▶ **PROBLEM REQUIREMENTS**:
In full and word for word, restate the lines of the listing.
(EXTRACTED MATERIAL)
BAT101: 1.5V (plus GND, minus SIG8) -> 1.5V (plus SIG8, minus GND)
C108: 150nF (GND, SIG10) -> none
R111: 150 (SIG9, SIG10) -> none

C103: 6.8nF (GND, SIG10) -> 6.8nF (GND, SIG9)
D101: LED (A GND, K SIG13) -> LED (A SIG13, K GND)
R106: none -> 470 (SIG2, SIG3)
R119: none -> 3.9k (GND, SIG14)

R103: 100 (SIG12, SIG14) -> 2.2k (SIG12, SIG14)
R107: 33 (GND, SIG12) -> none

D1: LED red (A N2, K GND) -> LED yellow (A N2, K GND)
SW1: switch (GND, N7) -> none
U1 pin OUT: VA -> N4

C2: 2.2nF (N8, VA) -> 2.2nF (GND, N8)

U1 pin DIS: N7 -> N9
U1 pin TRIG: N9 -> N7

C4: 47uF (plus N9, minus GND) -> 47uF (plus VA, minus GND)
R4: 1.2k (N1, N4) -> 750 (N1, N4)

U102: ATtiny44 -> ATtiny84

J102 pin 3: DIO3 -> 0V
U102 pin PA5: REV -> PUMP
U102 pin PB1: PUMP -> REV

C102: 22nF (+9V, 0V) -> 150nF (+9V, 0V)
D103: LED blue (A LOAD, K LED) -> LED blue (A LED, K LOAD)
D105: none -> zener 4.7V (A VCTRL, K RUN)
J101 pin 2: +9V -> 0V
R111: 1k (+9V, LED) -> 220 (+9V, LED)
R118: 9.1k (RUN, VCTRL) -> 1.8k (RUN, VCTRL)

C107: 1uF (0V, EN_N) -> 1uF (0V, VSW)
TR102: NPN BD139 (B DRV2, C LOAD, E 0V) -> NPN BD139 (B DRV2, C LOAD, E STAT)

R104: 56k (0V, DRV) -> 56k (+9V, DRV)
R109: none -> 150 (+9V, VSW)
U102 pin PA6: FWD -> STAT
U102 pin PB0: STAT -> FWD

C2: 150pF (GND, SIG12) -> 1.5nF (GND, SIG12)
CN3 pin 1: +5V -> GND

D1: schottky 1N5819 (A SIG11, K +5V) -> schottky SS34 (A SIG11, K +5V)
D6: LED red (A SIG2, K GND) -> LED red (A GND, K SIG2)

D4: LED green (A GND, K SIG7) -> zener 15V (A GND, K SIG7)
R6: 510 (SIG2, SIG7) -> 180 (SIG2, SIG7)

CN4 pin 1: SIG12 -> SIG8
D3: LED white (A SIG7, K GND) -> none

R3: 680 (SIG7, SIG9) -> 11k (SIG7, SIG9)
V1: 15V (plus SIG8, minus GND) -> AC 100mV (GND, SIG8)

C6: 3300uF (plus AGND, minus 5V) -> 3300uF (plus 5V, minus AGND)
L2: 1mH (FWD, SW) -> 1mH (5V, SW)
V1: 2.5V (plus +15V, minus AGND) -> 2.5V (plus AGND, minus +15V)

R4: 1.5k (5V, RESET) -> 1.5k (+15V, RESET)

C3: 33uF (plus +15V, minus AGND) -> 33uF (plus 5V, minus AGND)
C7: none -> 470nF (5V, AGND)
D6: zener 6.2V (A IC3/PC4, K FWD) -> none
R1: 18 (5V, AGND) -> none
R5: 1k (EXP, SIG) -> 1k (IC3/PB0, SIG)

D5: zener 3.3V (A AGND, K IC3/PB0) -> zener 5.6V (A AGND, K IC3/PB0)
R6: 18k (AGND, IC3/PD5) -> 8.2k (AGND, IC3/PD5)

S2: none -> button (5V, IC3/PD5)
(End EXTRACTED MATERIAL)
▶ **YOUR RESPONSE**:
BAT101: 1.5V (plus GND, minus SIG8) -> 1.5V (plus SIG8, minus GND)
C108: 150nF (GND, SIG10) -> none
R111: 150 (SIG9, SIG10) -> none

C103: 6.8nF (GND, SIG10) -> 6.8nF (GND, SIG9)
D101: LED (A GND, K SIG13) -> LED (A SIG13, K GND)
R106: none -> 470 (SIG2, SIG3)
R119: none -> 3.9k (GND, SIG14)

R103: 100 (SIG12, SIG14) -> 2.2k (SIG12, SIG14)
R107: 33 (GND, SIG12) -> none

D1: LED red (A N2, K GND) -> LED yellow (A N2, K GND)
SW1: switch (GND, N7) -> none
U1 pin OUT: VA -> N4

C2: 2.2nF (N8, VA) -> 2.2nF (GND, N8)

U1 pin DIS: N7 -> N9
U1 pin TRIG: N9 -> N7

C4: 47uF (plus N9, minus GND) -> 47uF (plus VA, minus GND)
R4: 1.2k (N1, N4) -> 750 (N1, N4)

U102: ATtiny44 -> ATtiny84

J102 pin 3: DIO3 -> 0V
U102 pin PA5: REV -> PUMP
U102 pin PB1: PUMP -> REV

C102: 22nF (+9V, 0V) -> 150nF (+9V, 0V)
D103: LED blue (A LOAD, K LED) -> LED blue (A LED, K LOAD)
D105: none -> zener 4.7V (A VCTRL, K RUN)
J101 pin 2: +9V -> 0V
R111: 1k (+9V, LED) -> 220 (+9V, LED)
R118: 9.1k (RUN, VCTRL) -> 1.8k (RUN, VCTRL)

C107: 1uF (0V, EN_N) -> 1uF (0V, VSW)
TR102: NPN BD139 (B DRV2, C LOAD, E 0V) -> NPN BD139 (B DRV2, C LOAD, E STAT)

R104: 56k (0V, DRV) -> 56k (+9V, DRV)
R109: none -> 150 (+9V, VSW)
U102 pin PA6: FWD -> STAT
U102 pin PB0: STAT -> FWD

C2: 150pF (GND, SIG12) -> 1.5nF (GND, SIG12)
CN3 pin 1: +5V -> GND

D1: schottky 1N5819 (A SIG11, K +5V) -> schottky SS34 (A SIG11, K +5V)
D6: LED red (A SIG2, K GND) -> LED red (A GND, K SIG2)

D4: LED green (A GND, K SIG7) -> zener 15V (A GND, K SIG7)
R6: 510 (SIG2, SIG7) -> 180 (SIG2, SIG7)

CN4 pin 1: SIG12 -> SIG8
D3: LED white (A SIG7, K GND) -> none

R3: 680 (SIG7, SIG9) -> 11k (SIG7, SIG9)
V1: 15V (plus SIG8, minus GND) -> AC 100mV (GND, SIG8)

C6: 3300uF (plus AGND, minus 5V) -> 3300uF (plus 5V, minus AGND)
L2: 1mH (FWD, SW) -> 1mH (5V, SW)
V1: 2.5V (plus +15V, minus AGND) -> 2.5V (plus AGND, minus +15V)

R4: 1.5k (5V, RESET) -> 1.5k (+15V, RESET)

C3: 33uF (plus +15V, minus AGND) -> 33uF (plus 5V, minus AGND)
C7: none -> 470nF (5V, AGND)
D6: zener 6.2V (A IC3/PC4, K FWD) -> none
R1: 18 (5V, AGND) -> none
R5: 1k (EXP, SIG) -> 1k (IC3/PB0, SIG)

D5: zener 3.3V (A AGND, K IC3/PB0) -> zener 5.6V (A AGND, K IC3/PB0)
R6: 18k (AGND, IC3/PD5) -> 8.2k (AGND, IC3/PD5)

S2: none -> button (5V, IC3/PD5)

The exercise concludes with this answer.